Find every line below where the string "stacking" shows up, and copy those lines.

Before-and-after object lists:
--*--

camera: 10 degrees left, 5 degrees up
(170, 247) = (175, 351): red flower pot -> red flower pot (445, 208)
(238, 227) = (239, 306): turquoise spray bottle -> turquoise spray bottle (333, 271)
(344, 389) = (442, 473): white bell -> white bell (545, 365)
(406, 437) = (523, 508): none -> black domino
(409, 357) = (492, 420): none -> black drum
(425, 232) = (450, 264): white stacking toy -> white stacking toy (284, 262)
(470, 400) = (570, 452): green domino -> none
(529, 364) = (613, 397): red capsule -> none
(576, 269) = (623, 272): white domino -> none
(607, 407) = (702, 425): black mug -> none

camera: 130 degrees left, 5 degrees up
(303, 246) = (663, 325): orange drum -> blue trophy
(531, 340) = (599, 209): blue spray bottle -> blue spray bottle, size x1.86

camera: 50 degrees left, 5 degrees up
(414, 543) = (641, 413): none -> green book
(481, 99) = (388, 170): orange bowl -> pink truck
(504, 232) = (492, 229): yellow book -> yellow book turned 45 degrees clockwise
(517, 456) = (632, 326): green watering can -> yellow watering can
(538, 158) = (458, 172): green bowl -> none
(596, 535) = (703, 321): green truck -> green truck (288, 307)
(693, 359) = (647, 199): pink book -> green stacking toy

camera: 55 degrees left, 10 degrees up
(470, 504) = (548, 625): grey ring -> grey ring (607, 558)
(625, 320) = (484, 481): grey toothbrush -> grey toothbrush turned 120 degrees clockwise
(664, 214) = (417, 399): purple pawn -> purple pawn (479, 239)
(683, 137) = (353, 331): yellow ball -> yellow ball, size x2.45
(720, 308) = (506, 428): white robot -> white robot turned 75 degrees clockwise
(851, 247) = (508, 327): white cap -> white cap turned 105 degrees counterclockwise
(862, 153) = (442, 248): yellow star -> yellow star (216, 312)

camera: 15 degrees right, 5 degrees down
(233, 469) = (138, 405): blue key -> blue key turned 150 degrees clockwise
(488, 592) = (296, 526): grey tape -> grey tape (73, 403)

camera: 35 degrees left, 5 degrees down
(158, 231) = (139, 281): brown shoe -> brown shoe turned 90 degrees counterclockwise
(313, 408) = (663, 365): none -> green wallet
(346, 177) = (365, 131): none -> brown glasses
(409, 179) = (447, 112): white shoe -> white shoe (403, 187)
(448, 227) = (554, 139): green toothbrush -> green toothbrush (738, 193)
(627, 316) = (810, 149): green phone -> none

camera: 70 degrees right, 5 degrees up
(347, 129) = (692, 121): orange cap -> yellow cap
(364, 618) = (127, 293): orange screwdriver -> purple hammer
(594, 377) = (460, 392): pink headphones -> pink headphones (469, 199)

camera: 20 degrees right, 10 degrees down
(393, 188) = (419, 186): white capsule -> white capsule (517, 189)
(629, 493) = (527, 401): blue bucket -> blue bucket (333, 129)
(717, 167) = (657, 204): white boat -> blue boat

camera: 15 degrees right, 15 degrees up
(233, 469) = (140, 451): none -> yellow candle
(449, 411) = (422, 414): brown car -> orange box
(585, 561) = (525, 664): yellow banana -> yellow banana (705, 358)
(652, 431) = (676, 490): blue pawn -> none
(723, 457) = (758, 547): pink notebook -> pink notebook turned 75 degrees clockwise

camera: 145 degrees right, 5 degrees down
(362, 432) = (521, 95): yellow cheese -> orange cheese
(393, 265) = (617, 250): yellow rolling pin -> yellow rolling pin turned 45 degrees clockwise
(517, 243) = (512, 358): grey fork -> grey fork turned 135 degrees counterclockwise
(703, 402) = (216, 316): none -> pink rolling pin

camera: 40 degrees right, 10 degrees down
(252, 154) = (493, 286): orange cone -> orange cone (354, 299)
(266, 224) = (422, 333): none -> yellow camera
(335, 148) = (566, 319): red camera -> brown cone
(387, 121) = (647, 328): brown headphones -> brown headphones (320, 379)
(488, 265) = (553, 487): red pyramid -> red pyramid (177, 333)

--*--

* _Exercise solution_:
(425, 232) = (450, 264): white stacking toy -> white stacking toy (284, 262)
(693, 359) = (647, 199): pink book -> green stacking toy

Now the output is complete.